* [What to do] Your answer should be one number, the count of lines in the records that carry the string "moved".

--- Given records Enclosed Below ---

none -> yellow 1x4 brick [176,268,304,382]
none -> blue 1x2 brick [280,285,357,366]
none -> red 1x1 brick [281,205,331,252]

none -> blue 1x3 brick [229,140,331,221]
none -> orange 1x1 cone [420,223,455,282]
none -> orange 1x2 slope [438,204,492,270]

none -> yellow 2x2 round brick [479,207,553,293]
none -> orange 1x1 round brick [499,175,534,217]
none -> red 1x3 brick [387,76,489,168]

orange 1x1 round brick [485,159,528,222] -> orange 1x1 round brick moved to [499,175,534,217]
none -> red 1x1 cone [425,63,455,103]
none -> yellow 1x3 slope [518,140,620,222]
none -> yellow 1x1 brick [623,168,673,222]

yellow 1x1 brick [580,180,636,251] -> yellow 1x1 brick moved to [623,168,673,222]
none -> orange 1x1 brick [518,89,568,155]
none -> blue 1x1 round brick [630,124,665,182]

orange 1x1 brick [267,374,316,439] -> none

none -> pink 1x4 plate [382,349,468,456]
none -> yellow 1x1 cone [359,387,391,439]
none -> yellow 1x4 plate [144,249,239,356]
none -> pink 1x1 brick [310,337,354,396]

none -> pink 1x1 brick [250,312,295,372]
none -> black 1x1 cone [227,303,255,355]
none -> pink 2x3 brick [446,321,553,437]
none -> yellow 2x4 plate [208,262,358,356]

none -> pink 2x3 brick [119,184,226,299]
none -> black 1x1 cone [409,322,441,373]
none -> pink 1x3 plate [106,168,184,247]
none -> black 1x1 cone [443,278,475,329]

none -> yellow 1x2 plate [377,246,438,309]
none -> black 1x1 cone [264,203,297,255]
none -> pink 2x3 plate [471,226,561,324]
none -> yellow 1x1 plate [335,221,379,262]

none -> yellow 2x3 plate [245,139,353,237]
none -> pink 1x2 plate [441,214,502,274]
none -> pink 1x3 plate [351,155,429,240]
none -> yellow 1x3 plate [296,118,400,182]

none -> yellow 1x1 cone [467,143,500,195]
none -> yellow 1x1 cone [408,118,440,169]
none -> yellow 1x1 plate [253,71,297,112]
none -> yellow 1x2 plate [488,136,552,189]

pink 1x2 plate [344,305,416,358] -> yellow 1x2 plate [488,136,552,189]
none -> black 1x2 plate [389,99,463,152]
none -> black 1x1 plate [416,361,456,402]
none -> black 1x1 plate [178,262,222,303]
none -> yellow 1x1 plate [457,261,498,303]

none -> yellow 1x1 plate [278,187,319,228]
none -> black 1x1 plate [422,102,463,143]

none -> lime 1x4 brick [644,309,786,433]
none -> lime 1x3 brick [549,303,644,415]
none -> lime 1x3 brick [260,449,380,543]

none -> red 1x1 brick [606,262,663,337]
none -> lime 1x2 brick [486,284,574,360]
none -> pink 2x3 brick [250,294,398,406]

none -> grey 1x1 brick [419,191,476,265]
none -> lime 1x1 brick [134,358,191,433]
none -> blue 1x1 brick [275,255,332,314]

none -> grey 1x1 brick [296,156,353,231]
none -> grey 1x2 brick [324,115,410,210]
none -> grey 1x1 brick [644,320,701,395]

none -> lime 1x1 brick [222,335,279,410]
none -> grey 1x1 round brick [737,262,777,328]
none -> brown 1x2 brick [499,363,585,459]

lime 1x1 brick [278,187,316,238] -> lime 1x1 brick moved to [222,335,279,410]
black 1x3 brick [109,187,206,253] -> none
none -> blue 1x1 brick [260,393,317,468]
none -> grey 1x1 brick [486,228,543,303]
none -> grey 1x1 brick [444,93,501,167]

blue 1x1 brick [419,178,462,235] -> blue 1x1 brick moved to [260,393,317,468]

--- End of Enclosed Given records ---

* [Output below] 4